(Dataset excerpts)

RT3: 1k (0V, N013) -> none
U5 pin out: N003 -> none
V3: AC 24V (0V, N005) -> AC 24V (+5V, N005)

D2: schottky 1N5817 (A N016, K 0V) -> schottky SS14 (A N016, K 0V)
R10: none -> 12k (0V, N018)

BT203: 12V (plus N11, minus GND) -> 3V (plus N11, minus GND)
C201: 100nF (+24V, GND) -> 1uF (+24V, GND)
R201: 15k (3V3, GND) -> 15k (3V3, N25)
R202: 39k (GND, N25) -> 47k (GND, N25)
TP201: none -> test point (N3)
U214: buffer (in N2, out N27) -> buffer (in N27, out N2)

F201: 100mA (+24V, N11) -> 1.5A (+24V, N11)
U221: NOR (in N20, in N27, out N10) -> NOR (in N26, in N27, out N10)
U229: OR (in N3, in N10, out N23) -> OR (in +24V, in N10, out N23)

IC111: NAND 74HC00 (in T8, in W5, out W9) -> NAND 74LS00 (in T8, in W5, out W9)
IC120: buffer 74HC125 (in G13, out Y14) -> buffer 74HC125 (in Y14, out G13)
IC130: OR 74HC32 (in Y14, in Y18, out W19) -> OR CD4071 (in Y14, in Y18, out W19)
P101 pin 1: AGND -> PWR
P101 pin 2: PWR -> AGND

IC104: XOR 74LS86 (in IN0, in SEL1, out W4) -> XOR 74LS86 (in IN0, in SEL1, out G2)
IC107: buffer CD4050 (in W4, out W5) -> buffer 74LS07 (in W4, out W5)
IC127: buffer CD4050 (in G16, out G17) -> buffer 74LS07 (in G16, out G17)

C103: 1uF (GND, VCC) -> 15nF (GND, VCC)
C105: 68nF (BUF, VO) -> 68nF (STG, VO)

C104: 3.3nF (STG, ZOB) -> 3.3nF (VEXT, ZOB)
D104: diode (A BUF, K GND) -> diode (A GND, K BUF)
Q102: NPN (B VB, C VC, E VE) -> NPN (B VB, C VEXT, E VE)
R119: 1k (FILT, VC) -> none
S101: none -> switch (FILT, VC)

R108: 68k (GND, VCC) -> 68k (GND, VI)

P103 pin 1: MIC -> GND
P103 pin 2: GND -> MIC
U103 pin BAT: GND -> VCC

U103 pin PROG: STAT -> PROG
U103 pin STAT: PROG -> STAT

■ How to complete this task
Above are the entries. Quote exactly the lines from the one bearing "IC120: buffer 74HC125" through the one bearing "IC107: buffer CD4050".

■ Answer to the exercise
IC120: buffer 74HC125 (in G13, out Y14) -> buffer 74HC125 (in Y14, out G13)
IC130: OR 74HC32 (in Y14, in Y18, out W19) -> OR CD4071 (in Y14, in Y18, out W19)
P101 pin 1: AGND -> PWR
P101 pin 2: PWR -> AGND

IC104: XOR 74LS86 (in IN0, in SEL1, out W4) -> XOR 74LS86 (in IN0, in SEL1, out G2)
IC107: buffer CD4050 (in W4, out W5) -> buffer 74LS07 (in W4, out W5)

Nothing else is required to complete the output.